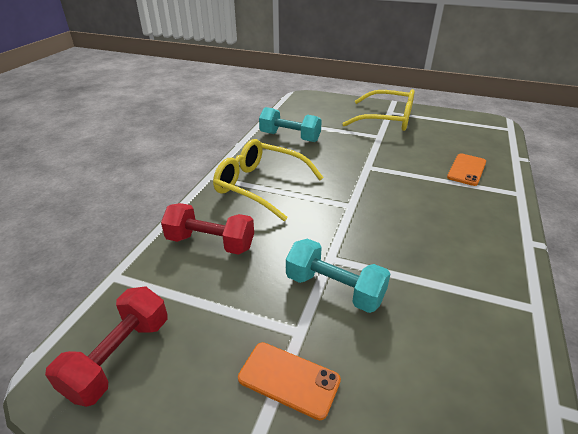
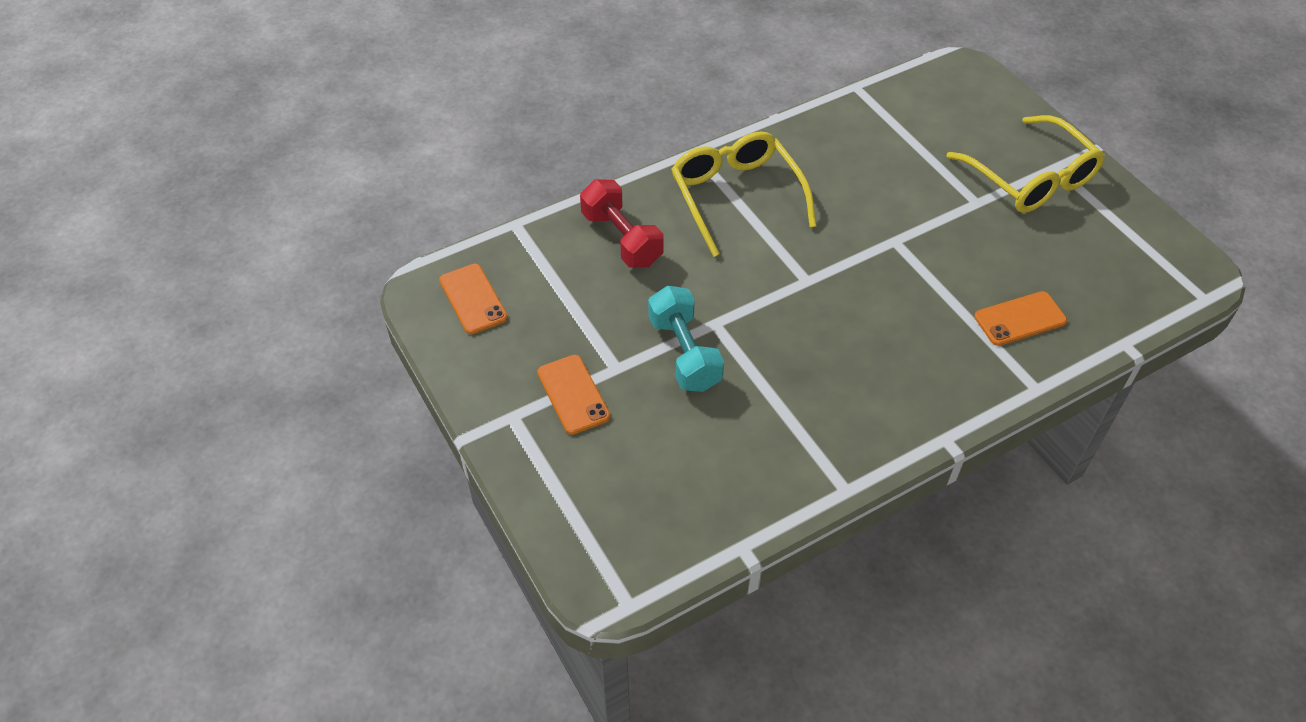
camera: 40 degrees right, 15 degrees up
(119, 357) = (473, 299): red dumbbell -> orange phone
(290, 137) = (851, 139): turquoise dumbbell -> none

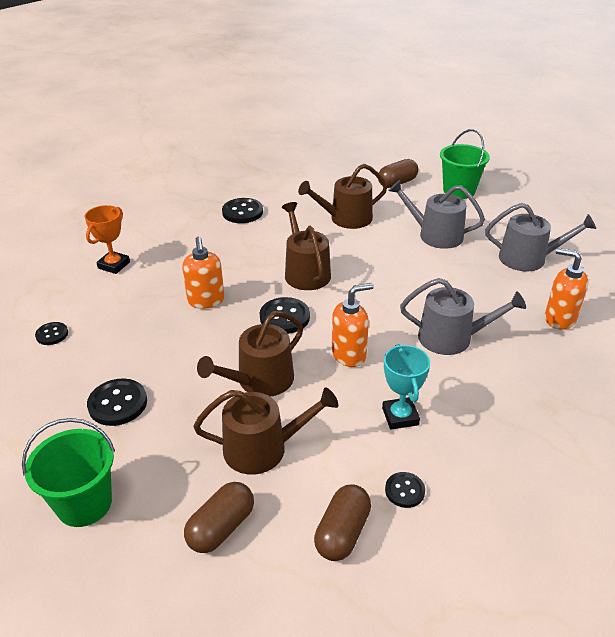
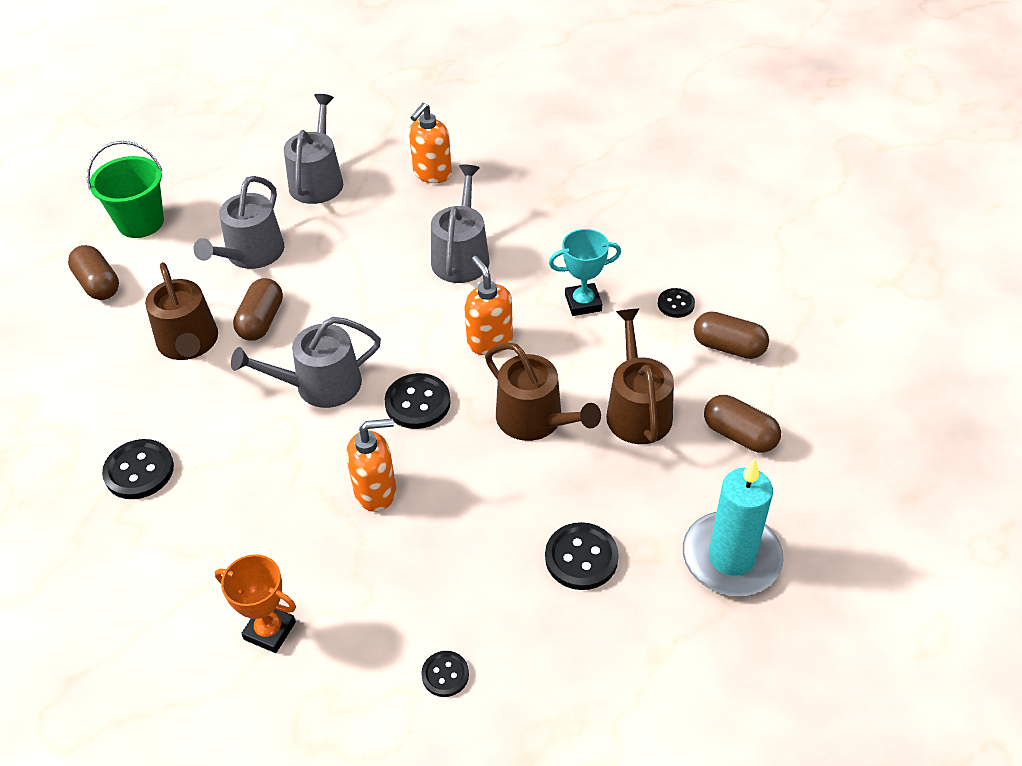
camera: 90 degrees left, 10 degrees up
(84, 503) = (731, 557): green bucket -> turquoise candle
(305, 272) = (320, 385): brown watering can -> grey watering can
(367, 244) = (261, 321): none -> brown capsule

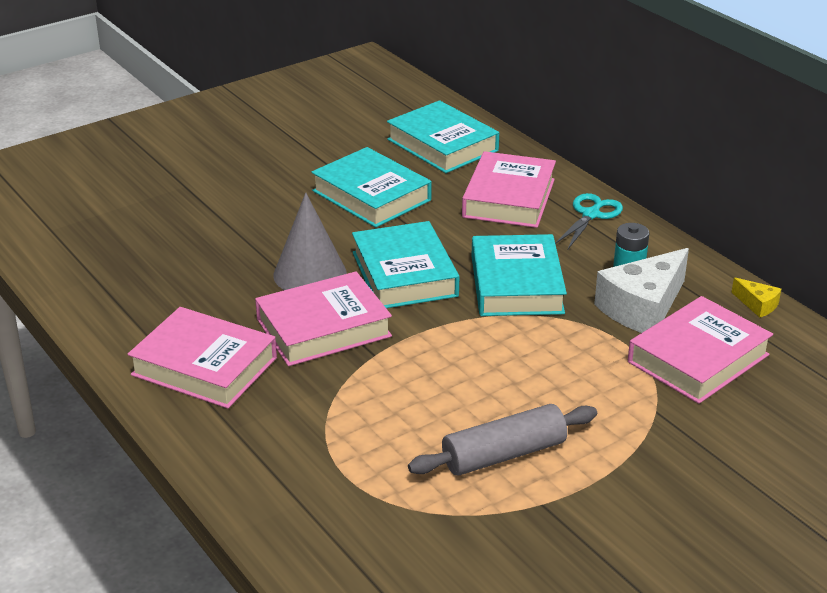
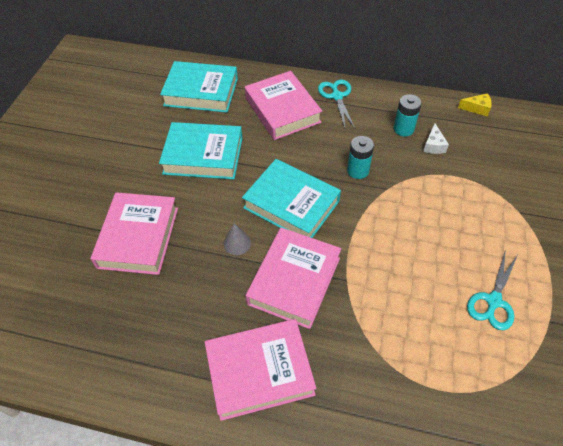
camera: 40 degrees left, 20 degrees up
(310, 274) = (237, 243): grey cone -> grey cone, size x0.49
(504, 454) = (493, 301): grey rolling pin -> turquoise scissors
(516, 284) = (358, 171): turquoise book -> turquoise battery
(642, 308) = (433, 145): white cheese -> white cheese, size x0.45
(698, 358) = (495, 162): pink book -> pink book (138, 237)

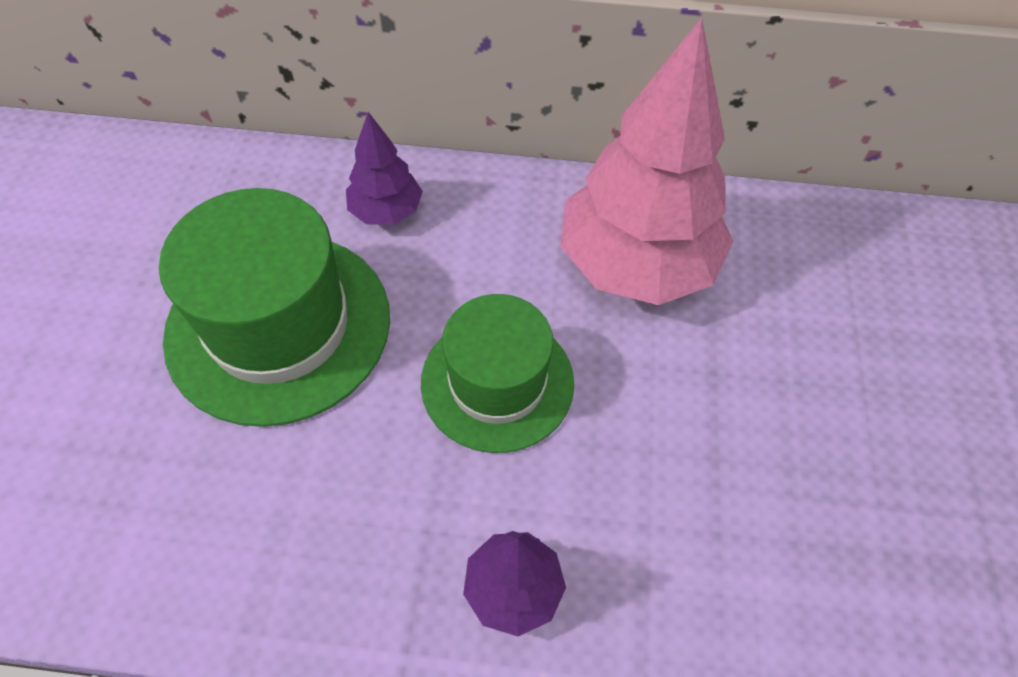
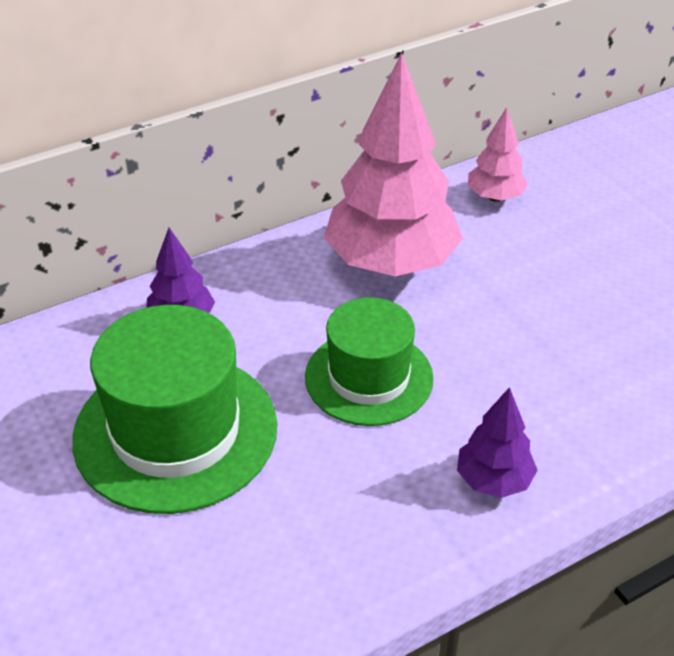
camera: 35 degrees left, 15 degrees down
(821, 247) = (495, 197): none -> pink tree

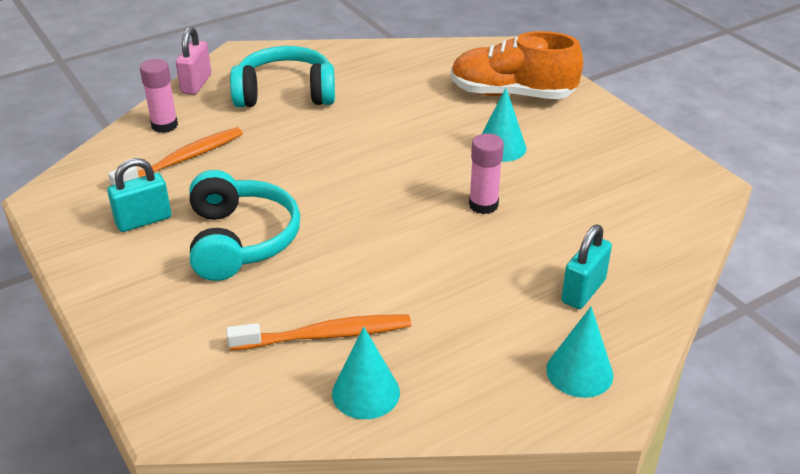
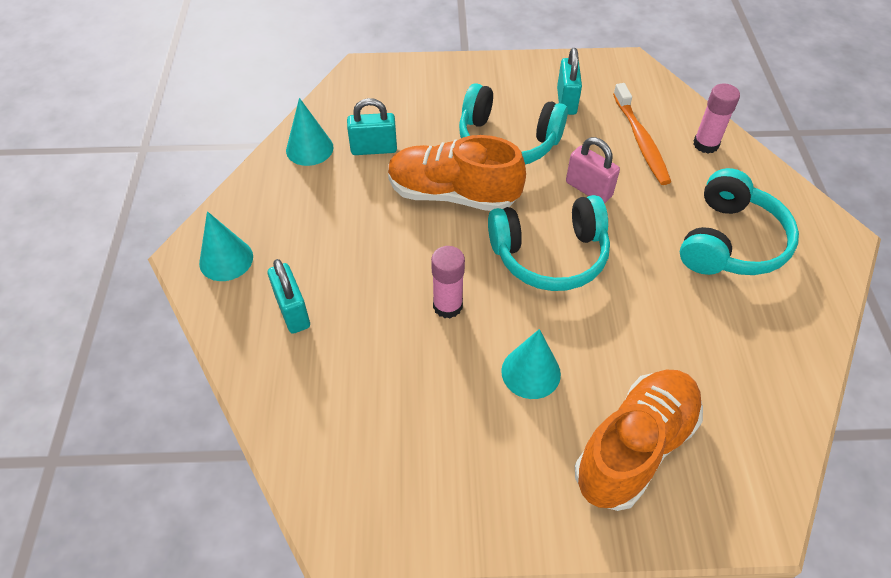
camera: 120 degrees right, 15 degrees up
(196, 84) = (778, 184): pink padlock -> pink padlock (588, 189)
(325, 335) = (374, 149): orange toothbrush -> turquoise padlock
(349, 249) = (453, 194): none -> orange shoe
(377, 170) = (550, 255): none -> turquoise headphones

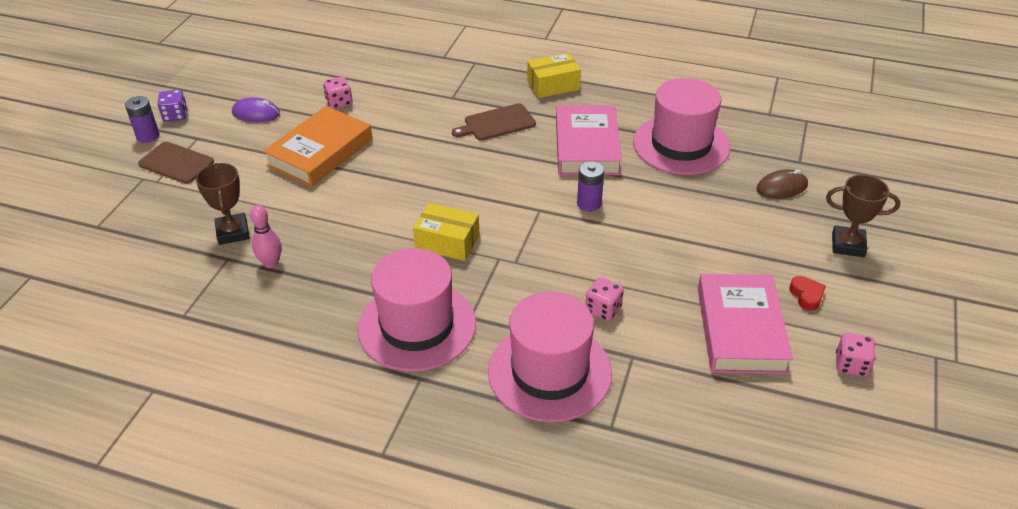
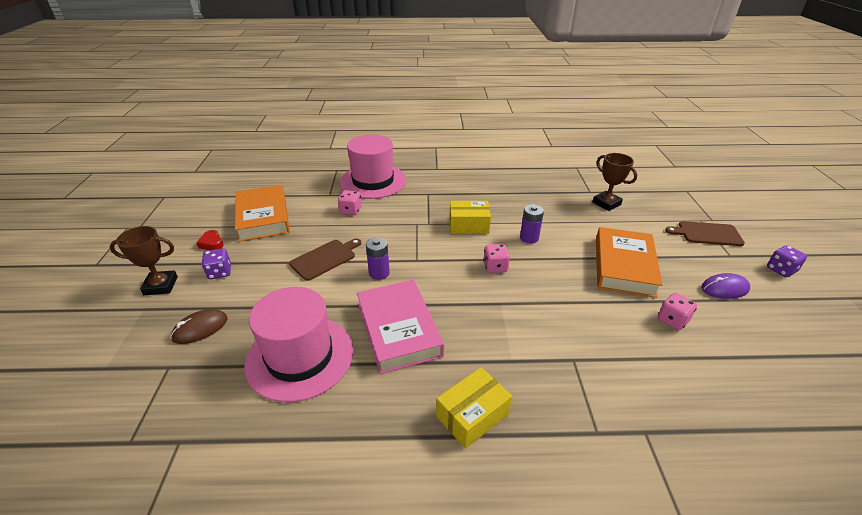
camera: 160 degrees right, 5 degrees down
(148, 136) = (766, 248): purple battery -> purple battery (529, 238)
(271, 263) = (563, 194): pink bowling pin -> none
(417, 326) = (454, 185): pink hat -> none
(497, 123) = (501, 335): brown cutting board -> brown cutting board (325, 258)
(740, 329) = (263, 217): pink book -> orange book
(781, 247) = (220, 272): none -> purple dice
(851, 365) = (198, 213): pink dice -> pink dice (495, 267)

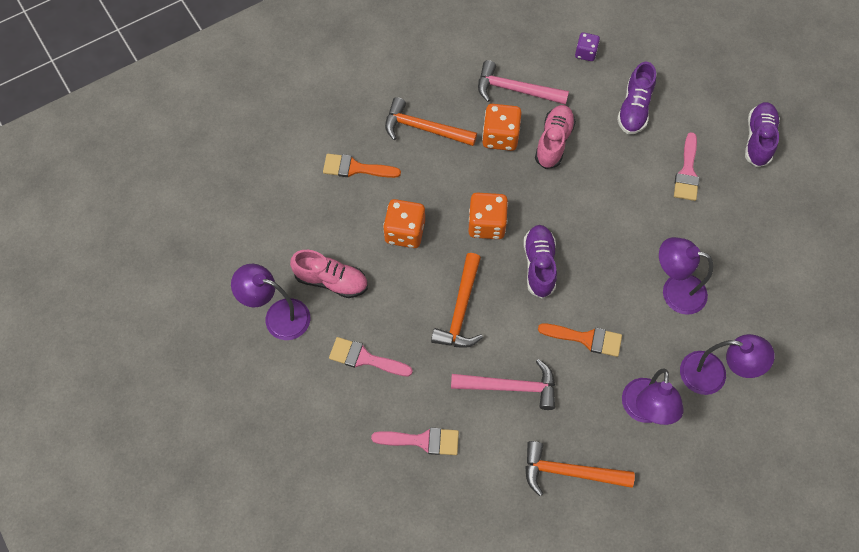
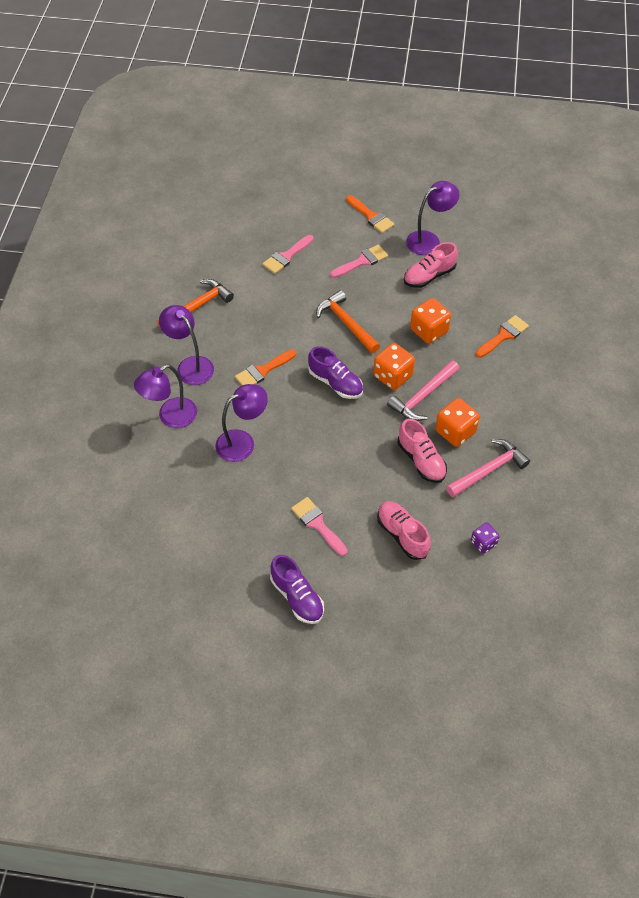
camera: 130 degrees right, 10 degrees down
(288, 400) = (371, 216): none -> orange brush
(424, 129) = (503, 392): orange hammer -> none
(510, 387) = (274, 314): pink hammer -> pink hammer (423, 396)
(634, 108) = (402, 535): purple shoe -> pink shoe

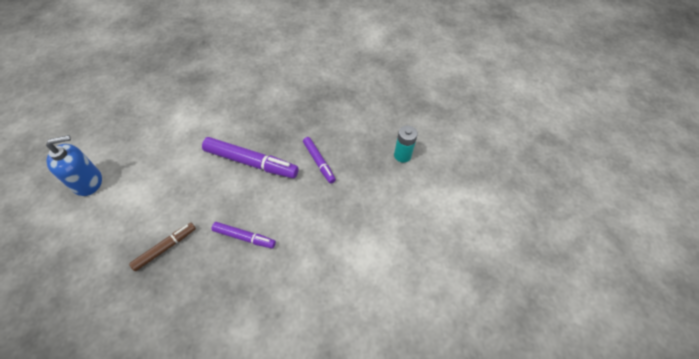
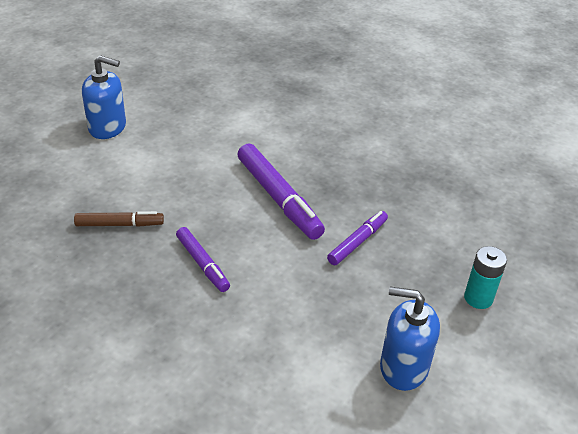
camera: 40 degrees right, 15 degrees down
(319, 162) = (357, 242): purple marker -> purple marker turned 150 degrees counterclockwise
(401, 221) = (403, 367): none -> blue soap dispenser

####

TASK: Word for word, restate all of the material above except its pictures.

ANSWER SECTION:
camera: 40 degrees right, 15 degrees up
(119, 357) = (473, 299): red dumbbell -> orange phone
(290, 137) = (851, 139): turquoise dumbbell -> none

camera: 90 degrees left, 10 degrees up
(84, 503) = (731, 557): green bucket -> turquoise candle
(305, 272) = (320, 385): brown watering can -> grey watering can
(367, 244) = (261, 321): none -> brown capsule

camera: 40 degrees left, 20 degrees up
(310, 274) = (237, 243): grey cone -> grey cone, size x0.49
(504, 454) = (493, 301): grey rolling pin -> turquoise scissors
(516, 284) = (358, 171): turquoise book -> turquoise battery
(642, 308) = (433, 145): white cheese -> white cheese, size x0.45
(698, 358) = (495, 162): pink book -> pink book (138, 237)

camera: 35 degrees left, 15 degrees down
(821, 247) = (495, 197): none -> pink tree

camera: 120 degrees right, 15 degrees up
(196, 84) = (778, 184): pink padlock -> pink padlock (588, 189)
(325, 335) = (374, 149): orange toothbrush -> turquoise padlock
(349, 249) = (453, 194): none -> orange shoe
(377, 170) = (550, 255): none -> turquoise headphones

camera: 160 degrees right, 5 degrees down
(148, 136) = (766, 248): purple battery -> purple battery (529, 238)
(271, 263) = (563, 194): pink bowling pin -> none
(417, 326) = (454, 185): pink hat -> none
(497, 123) = (501, 335): brown cutting board -> brown cutting board (325, 258)
(740, 329) = (263, 217): pink book -> orange book
(781, 247) = (220, 272): none -> purple dice
(851, 365) = (198, 213): pink dice -> pink dice (495, 267)

camera: 130 degrees right, 10 degrees down
(288, 400) = (371, 216): none -> orange brush
(424, 129) = (503, 392): orange hammer -> none
(510, 387) = (274, 314): pink hammer -> pink hammer (423, 396)
(634, 108) = (402, 535): purple shoe -> pink shoe

camera: 40 degrees right, 15 degrees down
(319, 162) = (357, 242): purple marker -> purple marker turned 150 degrees counterclockwise
(401, 221) = (403, 367): none -> blue soap dispenser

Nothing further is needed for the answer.